Exercise prompt » Before copying, set the images aside; then transcribe every entry below exactly.

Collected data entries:
▼▼▼

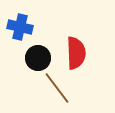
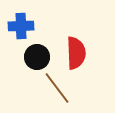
blue cross: moved 1 px right, 1 px up; rotated 15 degrees counterclockwise
black circle: moved 1 px left, 1 px up
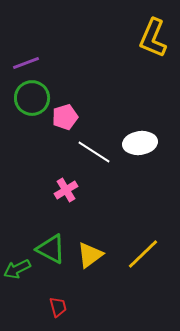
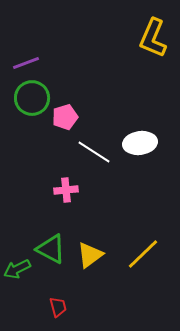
pink cross: rotated 25 degrees clockwise
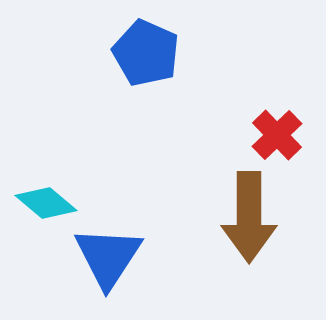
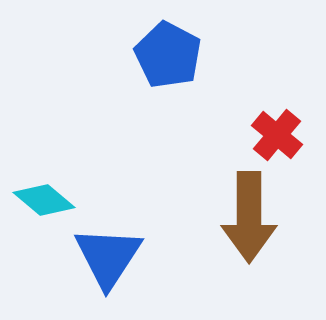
blue pentagon: moved 22 px right, 2 px down; rotated 4 degrees clockwise
red cross: rotated 6 degrees counterclockwise
cyan diamond: moved 2 px left, 3 px up
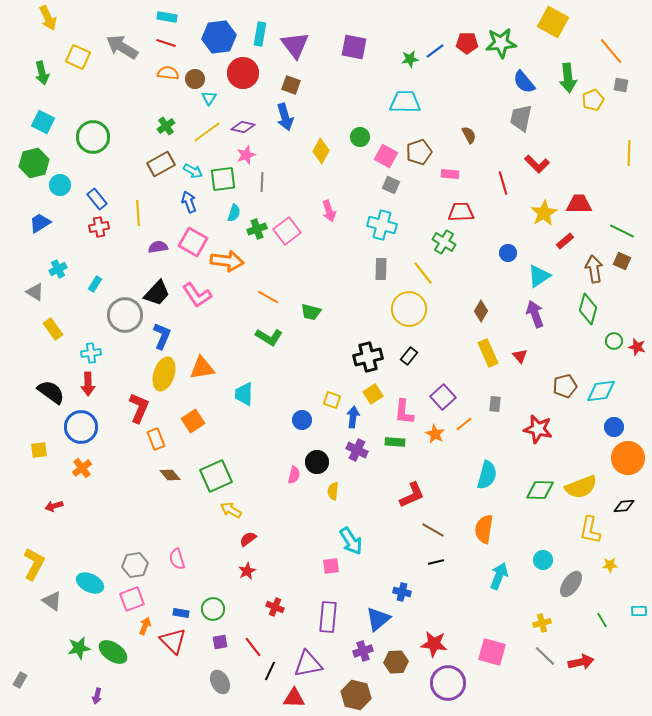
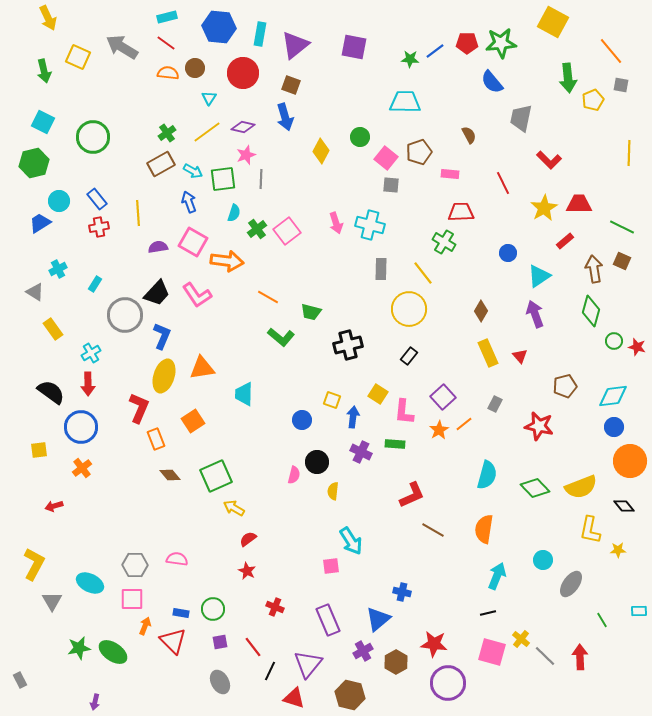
cyan rectangle at (167, 17): rotated 24 degrees counterclockwise
blue hexagon at (219, 37): moved 10 px up; rotated 12 degrees clockwise
red line at (166, 43): rotated 18 degrees clockwise
purple triangle at (295, 45): rotated 28 degrees clockwise
green star at (410, 59): rotated 12 degrees clockwise
green arrow at (42, 73): moved 2 px right, 2 px up
brown circle at (195, 79): moved 11 px up
blue semicircle at (524, 82): moved 32 px left
green cross at (166, 126): moved 1 px right, 7 px down
pink square at (386, 156): moved 2 px down; rotated 10 degrees clockwise
red L-shape at (537, 164): moved 12 px right, 4 px up
gray line at (262, 182): moved 1 px left, 3 px up
red line at (503, 183): rotated 10 degrees counterclockwise
cyan circle at (60, 185): moved 1 px left, 16 px down
gray square at (391, 185): rotated 18 degrees counterclockwise
pink arrow at (329, 211): moved 7 px right, 12 px down
yellow star at (544, 213): moved 5 px up
cyan cross at (382, 225): moved 12 px left
green cross at (257, 229): rotated 18 degrees counterclockwise
green line at (622, 231): moved 4 px up
green diamond at (588, 309): moved 3 px right, 2 px down
green L-shape at (269, 337): moved 12 px right; rotated 8 degrees clockwise
cyan cross at (91, 353): rotated 24 degrees counterclockwise
black cross at (368, 357): moved 20 px left, 12 px up
yellow ellipse at (164, 374): moved 2 px down
cyan diamond at (601, 391): moved 12 px right, 5 px down
yellow square at (373, 394): moved 5 px right; rotated 24 degrees counterclockwise
gray rectangle at (495, 404): rotated 21 degrees clockwise
red star at (538, 429): moved 1 px right, 3 px up
orange star at (435, 434): moved 4 px right, 4 px up; rotated 12 degrees clockwise
green rectangle at (395, 442): moved 2 px down
purple cross at (357, 450): moved 4 px right, 2 px down
orange circle at (628, 458): moved 2 px right, 3 px down
green diamond at (540, 490): moved 5 px left, 2 px up; rotated 44 degrees clockwise
black diamond at (624, 506): rotated 55 degrees clockwise
yellow arrow at (231, 510): moved 3 px right, 2 px up
pink semicircle at (177, 559): rotated 115 degrees clockwise
black line at (436, 562): moved 52 px right, 51 px down
gray hexagon at (135, 565): rotated 10 degrees clockwise
yellow star at (610, 565): moved 8 px right, 15 px up
red star at (247, 571): rotated 18 degrees counterclockwise
cyan arrow at (499, 576): moved 2 px left
pink square at (132, 599): rotated 20 degrees clockwise
gray triangle at (52, 601): rotated 25 degrees clockwise
purple rectangle at (328, 617): moved 3 px down; rotated 28 degrees counterclockwise
yellow cross at (542, 623): moved 21 px left, 16 px down; rotated 36 degrees counterclockwise
purple cross at (363, 651): rotated 12 degrees counterclockwise
brown hexagon at (396, 662): rotated 25 degrees counterclockwise
red arrow at (581, 662): moved 1 px left, 5 px up; rotated 80 degrees counterclockwise
purple triangle at (308, 664): rotated 40 degrees counterclockwise
gray rectangle at (20, 680): rotated 56 degrees counterclockwise
brown hexagon at (356, 695): moved 6 px left
purple arrow at (97, 696): moved 2 px left, 6 px down
red triangle at (294, 698): rotated 15 degrees clockwise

▲▲▲

Problem solution »
blue cross: moved 1 px right, 1 px up; rotated 15 degrees counterclockwise
black circle: moved 1 px left, 1 px up
pink cross: rotated 25 degrees clockwise
blue pentagon: moved 22 px right, 2 px down; rotated 4 degrees clockwise
red cross: rotated 6 degrees counterclockwise
cyan diamond: moved 2 px left, 3 px up
cyan rectangle at (167, 17): rotated 24 degrees counterclockwise
blue hexagon at (219, 37): moved 10 px up; rotated 12 degrees clockwise
red line at (166, 43): rotated 18 degrees clockwise
purple triangle at (295, 45): rotated 28 degrees clockwise
green star at (410, 59): rotated 12 degrees clockwise
green arrow at (42, 73): moved 2 px right, 2 px up
brown circle at (195, 79): moved 11 px up
blue semicircle at (524, 82): moved 32 px left
green cross at (166, 126): moved 1 px right, 7 px down
pink square at (386, 156): moved 2 px down; rotated 10 degrees clockwise
red L-shape at (537, 164): moved 12 px right, 4 px up
gray line at (262, 182): moved 1 px left, 3 px up
red line at (503, 183): rotated 10 degrees counterclockwise
cyan circle at (60, 185): moved 1 px left, 16 px down
gray square at (391, 185): rotated 18 degrees counterclockwise
pink arrow at (329, 211): moved 7 px right, 12 px down
yellow star at (544, 213): moved 5 px up
cyan cross at (382, 225): moved 12 px left
green cross at (257, 229): rotated 18 degrees counterclockwise
green line at (622, 231): moved 4 px up
green diamond at (588, 309): moved 3 px right, 2 px down
green L-shape at (269, 337): moved 12 px right; rotated 8 degrees clockwise
cyan cross at (91, 353): rotated 24 degrees counterclockwise
black cross at (368, 357): moved 20 px left, 12 px up
yellow ellipse at (164, 374): moved 2 px down
cyan diamond at (601, 391): moved 12 px right, 5 px down
yellow square at (373, 394): moved 5 px right; rotated 24 degrees counterclockwise
gray rectangle at (495, 404): rotated 21 degrees clockwise
red star at (538, 429): moved 1 px right, 3 px up
orange star at (435, 434): moved 4 px right, 4 px up; rotated 12 degrees clockwise
green rectangle at (395, 442): moved 2 px down
purple cross at (357, 450): moved 4 px right, 2 px down
orange circle at (628, 458): moved 2 px right, 3 px down
green diamond at (540, 490): moved 5 px left, 2 px up; rotated 44 degrees clockwise
black diamond at (624, 506): rotated 55 degrees clockwise
yellow arrow at (231, 510): moved 3 px right, 2 px up
pink semicircle at (177, 559): rotated 115 degrees clockwise
black line at (436, 562): moved 52 px right, 51 px down
gray hexagon at (135, 565): rotated 10 degrees clockwise
yellow star at (610, 565): moved 8 px right, 15 px up
red star at (247, 571): rotated 18 degrees counterclockwise
cyan arrow at (499, 576): moved 2 px left
pink square at (132, 599): rotated 20 degrees clockwise
gray triangle at (52, 601): rotated 25 degrees clockwise
purple rectangle at (328, 617): moved 3 px down; rotated 28 degrees counterclockwise
yellow cross at (542, 623): moved 21 px left, 16 px down; rotated 36 degrees counterclockwise
purple cross at (363, 651): rotated 12 degrees counterclockwise
brown hexagon at (396, 662): rotated 25 degrees counterclockwise
red arrow at (581, 662): moved 1 px left, 5 px up; rotated 80 degrees counterclockwise
purple triangle at (308, 664): rotated 40 degrees counterclockwise
gray rectangle at (20, 680): rotated 56 degrees counterclockwise
brown hexagon at (356, 695): moved 6 px left
purple arrow at (97, 696): moved 2 px left, 6 px down
red triangle at (294, 698): rotated 15 degrees clockwise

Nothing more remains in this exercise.